Start of DATA FOR THIS EXERCISE

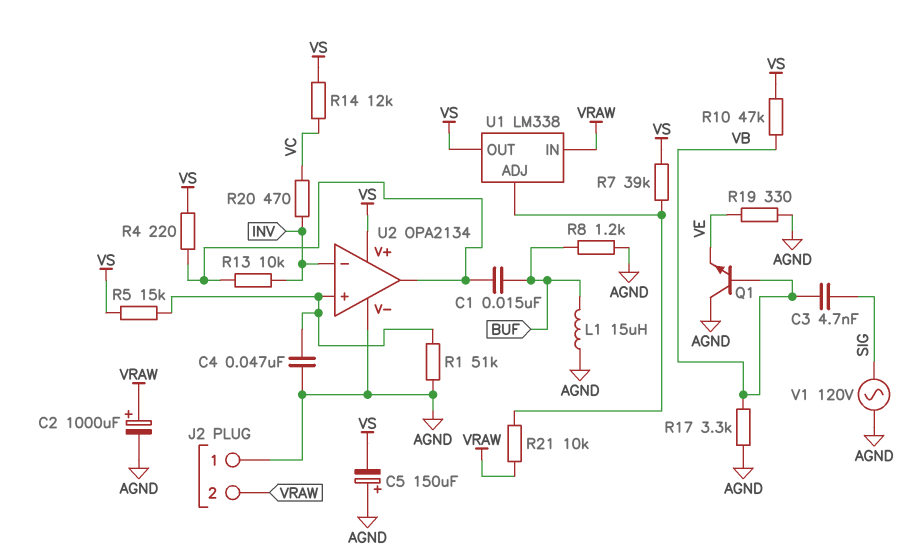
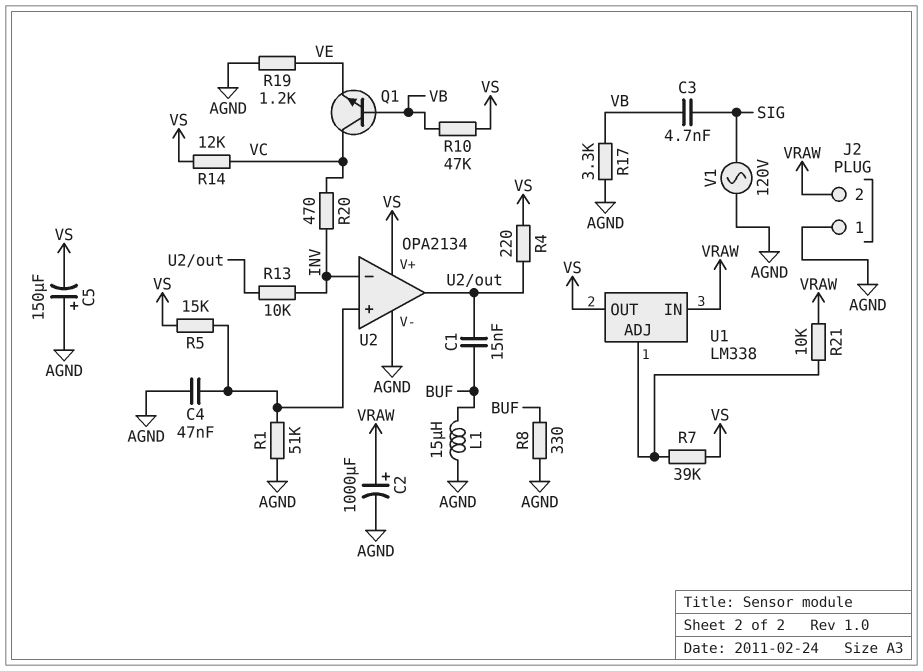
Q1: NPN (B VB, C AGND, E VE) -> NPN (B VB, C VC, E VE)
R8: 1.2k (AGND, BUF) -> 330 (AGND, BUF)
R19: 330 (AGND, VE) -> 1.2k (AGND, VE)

End of DATA FOR THIS EXERCISE
Start of DATA FOR THIS EXERCISE

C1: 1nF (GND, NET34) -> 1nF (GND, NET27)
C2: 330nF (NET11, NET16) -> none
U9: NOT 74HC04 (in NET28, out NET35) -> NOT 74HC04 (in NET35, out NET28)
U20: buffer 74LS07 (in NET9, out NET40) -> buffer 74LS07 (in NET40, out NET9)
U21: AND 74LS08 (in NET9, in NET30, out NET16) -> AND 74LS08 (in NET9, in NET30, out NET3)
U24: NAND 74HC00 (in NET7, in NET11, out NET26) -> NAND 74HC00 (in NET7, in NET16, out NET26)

End of DATA FOR THIS EXERCISE

- [WHAT TO PRODUCE]: Out of the data above, give again only the lines starting at the one holding "Q1: NPN (B VB, C" and ending at the one holding "R19: 330 (AGND, VE) -> 1.2k (AGND, VE)", unchanged.

- [ANSWER BOX]:
Q1: NPN (B VB, C AGND, E VE) -> NPN (B VB, C VC, E VE)
R8: 1.2k (AGND, BUF) -> 330 (AGND, BUF)
R19: 330 (AGND, VE) -> 1.2k (AGND, VE)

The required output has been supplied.